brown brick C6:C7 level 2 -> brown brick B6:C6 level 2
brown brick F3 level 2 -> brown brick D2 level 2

...

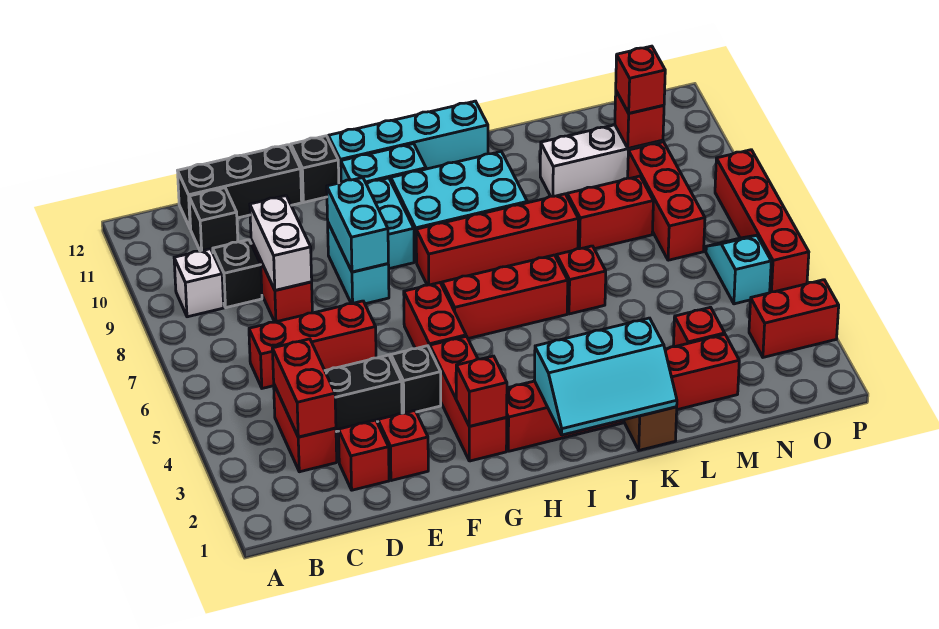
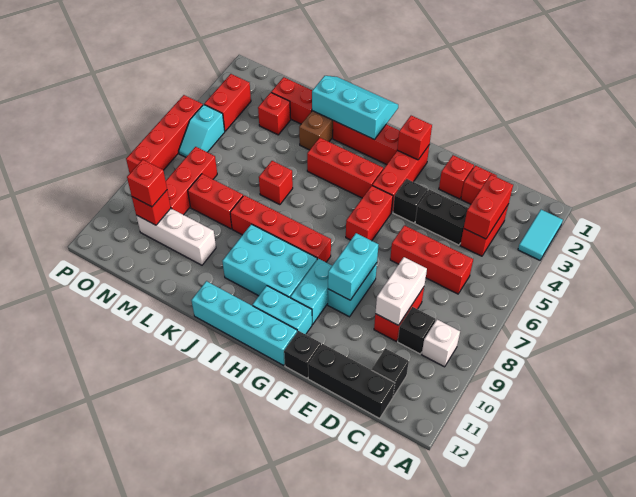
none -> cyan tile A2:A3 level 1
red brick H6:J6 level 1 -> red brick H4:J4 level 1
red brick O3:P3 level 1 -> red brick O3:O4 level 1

▸ WHAT IS REQUIRED:
From the listing above, return every line that carries the string "brick".

▸ RESPONSE TO THIS TASK:
brown brick C6:C7 level 2 -> brown brick B6:C6 level 2
brown brick F3 level 2 -> brown brick D2 level 2
red brick H6:J6 level 1 -> red brick H4:J4 level 1
red brick O3:P3 level 1 -> red brick O3:O4 level 1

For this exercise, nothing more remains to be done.